* **DIRECTIONS**
Your answer is to be every line of the material that includes the string "pawn".

* **DATA SHOWN**
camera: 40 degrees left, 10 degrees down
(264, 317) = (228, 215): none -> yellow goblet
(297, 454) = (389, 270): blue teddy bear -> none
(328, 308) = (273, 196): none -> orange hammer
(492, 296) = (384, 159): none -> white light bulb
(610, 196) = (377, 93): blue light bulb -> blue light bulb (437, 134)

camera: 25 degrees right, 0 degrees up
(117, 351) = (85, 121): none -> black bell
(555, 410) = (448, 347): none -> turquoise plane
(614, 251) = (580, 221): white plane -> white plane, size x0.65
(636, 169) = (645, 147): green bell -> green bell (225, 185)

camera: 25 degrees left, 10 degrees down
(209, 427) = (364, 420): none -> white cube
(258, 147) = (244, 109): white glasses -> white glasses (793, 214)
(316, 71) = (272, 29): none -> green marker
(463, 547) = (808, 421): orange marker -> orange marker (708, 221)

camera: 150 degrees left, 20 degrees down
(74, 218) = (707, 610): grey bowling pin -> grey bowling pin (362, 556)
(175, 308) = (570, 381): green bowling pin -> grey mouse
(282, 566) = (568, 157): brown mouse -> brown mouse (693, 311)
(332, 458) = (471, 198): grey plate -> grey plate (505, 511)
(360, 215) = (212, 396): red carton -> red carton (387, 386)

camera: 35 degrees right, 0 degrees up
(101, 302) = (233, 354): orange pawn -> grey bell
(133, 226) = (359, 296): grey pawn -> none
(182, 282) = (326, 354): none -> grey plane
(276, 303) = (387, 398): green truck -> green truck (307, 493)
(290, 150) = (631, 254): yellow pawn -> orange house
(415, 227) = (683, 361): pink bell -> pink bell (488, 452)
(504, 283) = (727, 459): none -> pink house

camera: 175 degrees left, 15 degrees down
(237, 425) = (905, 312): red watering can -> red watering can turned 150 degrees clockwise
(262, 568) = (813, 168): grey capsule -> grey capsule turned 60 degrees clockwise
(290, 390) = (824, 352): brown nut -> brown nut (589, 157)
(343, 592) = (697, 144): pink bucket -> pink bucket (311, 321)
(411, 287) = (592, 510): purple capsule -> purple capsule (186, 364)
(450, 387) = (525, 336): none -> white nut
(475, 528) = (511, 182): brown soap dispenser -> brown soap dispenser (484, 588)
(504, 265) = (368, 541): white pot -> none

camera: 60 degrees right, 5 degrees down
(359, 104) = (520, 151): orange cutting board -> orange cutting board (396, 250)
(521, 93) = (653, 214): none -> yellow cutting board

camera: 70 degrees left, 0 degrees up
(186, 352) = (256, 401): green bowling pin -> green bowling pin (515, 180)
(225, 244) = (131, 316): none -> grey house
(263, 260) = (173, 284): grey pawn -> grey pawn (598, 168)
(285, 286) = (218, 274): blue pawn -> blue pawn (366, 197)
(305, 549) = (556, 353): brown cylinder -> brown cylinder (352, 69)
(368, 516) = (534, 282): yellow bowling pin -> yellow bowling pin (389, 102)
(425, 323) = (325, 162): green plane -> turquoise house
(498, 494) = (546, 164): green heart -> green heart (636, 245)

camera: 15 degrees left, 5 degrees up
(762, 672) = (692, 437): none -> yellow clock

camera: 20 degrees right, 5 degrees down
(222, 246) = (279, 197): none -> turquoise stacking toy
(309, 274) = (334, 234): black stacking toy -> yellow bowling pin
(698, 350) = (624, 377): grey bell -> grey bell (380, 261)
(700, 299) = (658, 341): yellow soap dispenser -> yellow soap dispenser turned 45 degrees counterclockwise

* **RESPONSE AREA**
(101, 302) = (233, 354): orange pawn -> grey bell
(133, 226) = (359, 296): grey pawn -> none
(290, 150) = (631, 254): yellow pawn -> orange house
(263, 260) = (173, 284): grey pawn -> grey pawn (598, 168)
(285, 286) = (218, 274): blue pawn -> blue pawn (366, 197)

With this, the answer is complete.